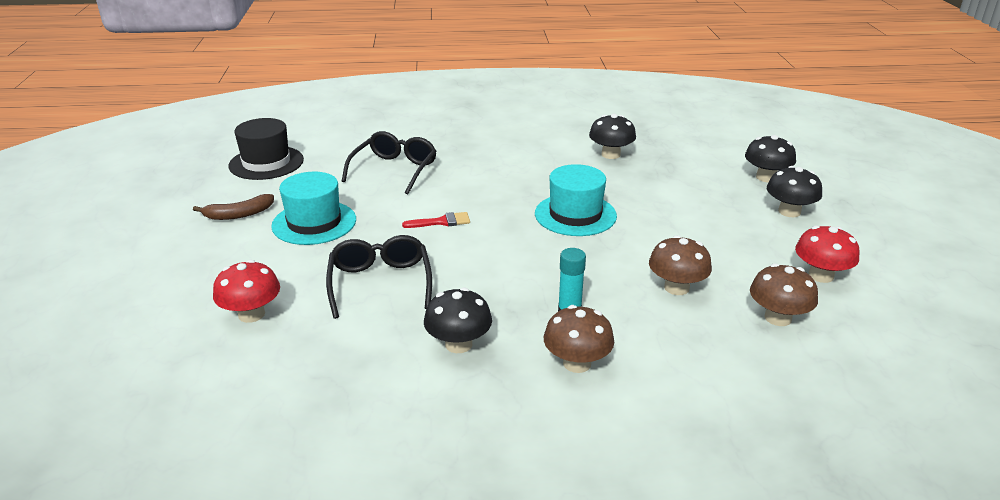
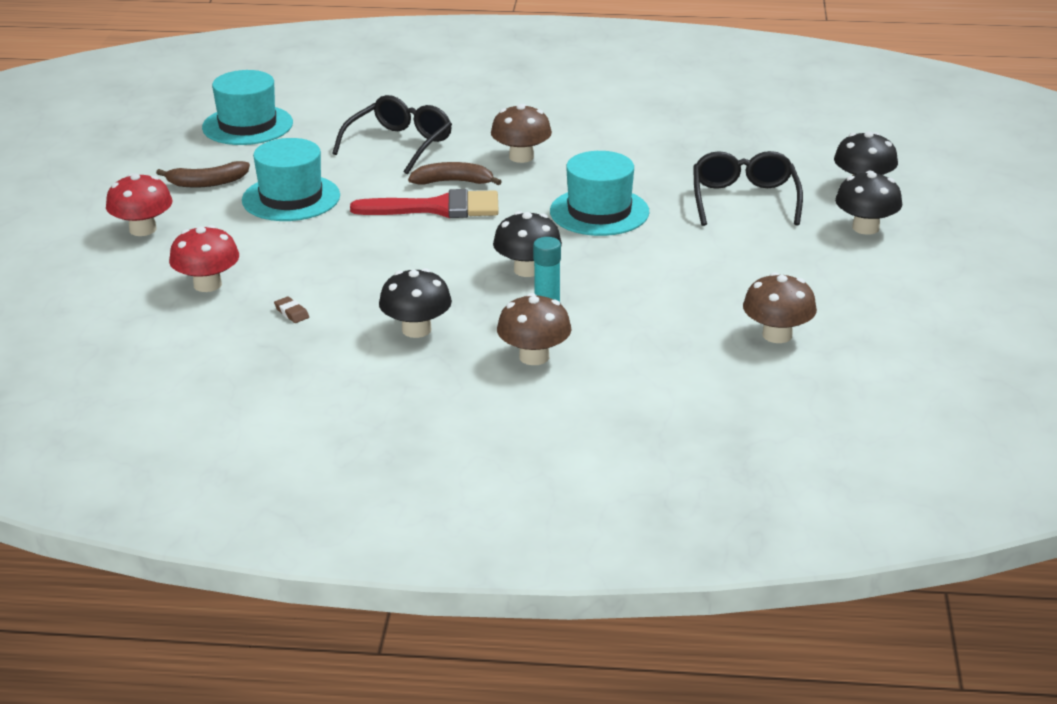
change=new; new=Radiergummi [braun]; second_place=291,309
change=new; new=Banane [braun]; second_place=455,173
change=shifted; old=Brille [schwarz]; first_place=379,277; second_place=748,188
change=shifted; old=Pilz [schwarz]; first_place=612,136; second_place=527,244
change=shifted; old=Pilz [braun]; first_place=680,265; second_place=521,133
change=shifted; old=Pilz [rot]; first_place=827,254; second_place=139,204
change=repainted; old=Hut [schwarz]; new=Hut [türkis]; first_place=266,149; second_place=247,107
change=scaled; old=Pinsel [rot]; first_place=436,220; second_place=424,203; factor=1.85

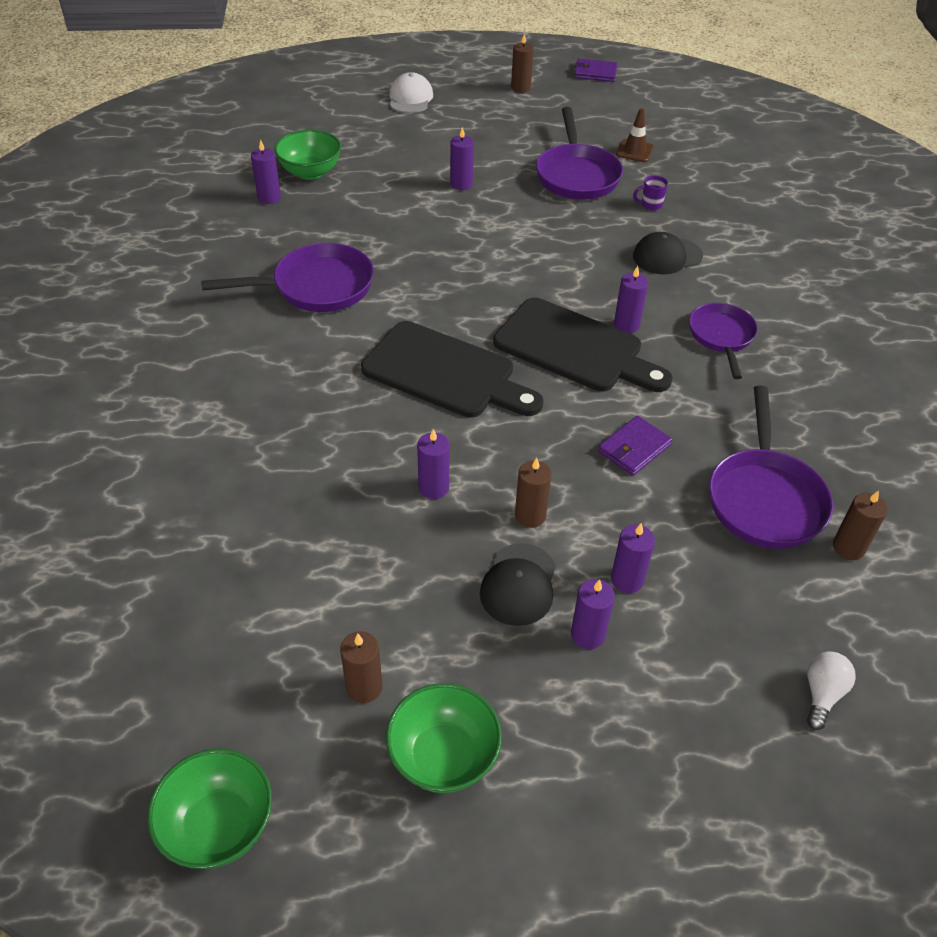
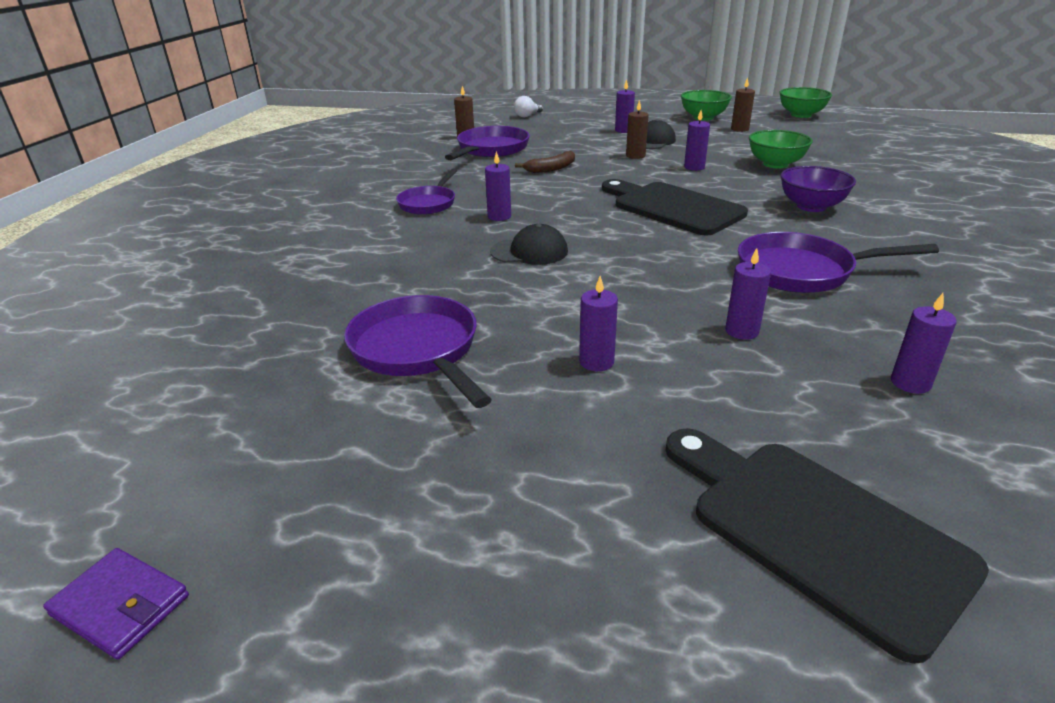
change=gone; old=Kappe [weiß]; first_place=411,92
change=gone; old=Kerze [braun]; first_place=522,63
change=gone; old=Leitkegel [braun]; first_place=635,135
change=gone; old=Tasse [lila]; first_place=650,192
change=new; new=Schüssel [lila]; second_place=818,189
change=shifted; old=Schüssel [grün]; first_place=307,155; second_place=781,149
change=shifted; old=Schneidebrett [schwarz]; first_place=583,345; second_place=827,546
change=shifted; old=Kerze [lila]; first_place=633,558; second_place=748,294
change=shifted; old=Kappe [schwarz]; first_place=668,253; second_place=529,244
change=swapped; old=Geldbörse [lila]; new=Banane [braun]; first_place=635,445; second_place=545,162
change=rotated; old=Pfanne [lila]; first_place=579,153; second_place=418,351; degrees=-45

::::

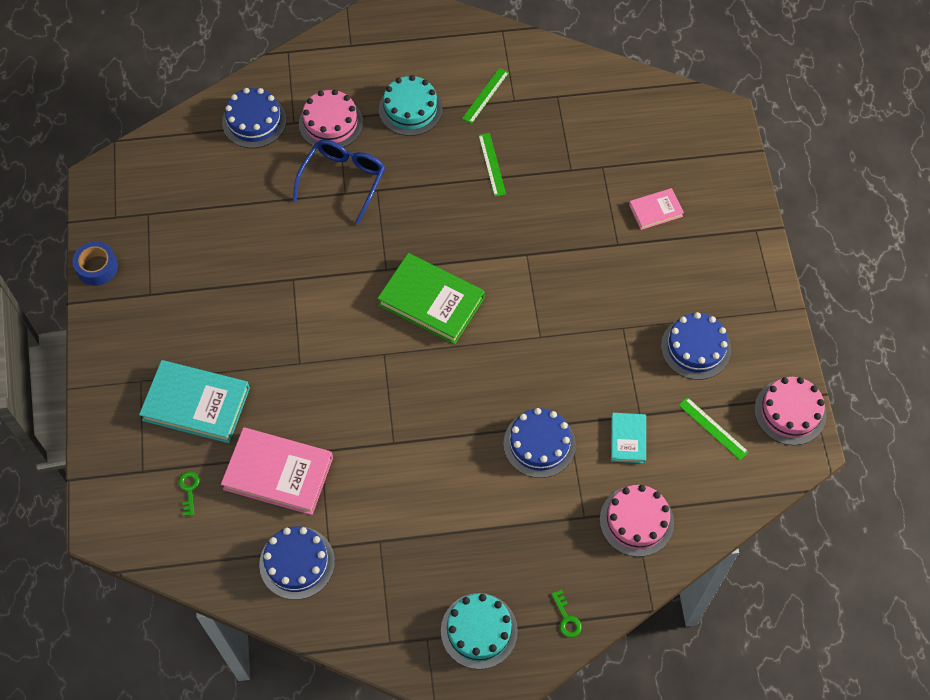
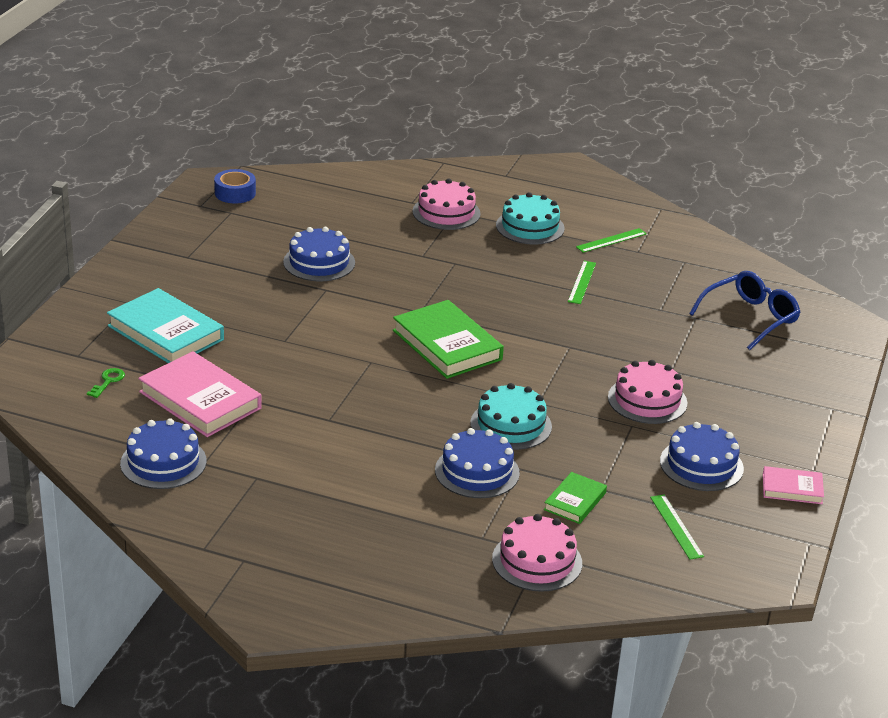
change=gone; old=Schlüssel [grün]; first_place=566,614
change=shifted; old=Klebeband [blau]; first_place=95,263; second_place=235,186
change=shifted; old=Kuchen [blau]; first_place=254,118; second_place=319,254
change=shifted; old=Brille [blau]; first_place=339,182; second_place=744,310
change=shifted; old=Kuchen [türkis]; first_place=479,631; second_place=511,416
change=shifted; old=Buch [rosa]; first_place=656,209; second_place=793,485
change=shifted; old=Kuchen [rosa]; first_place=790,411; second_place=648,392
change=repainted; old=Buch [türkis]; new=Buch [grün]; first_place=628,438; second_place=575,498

::::

WHAT YOU HAVE TO DO: Start with the line above that contains "change=shifted; old=Brille [schwarz];" and end with the line that contains "change=repainted; old=Hut [schwarz];". Write out those lines exactly, and only those.

TASK SOLUTION:
change=shifted; old=Brille [schwarz]; first_place=379,277; second_place=748,188
change=shifted; old=Pilz [schwarz]; first_place=612,136; second_place=527,244
change=shifted; old=Pilz [braun]; first_place=680,265; second_place=521,133
change=shifted; old=Pilz [rot]; first_place=827,254; second_place=139,204
change=repainted; old=Hut [schwarz]; new=Hut [türkis]; first_place=266,149; second_place=247,107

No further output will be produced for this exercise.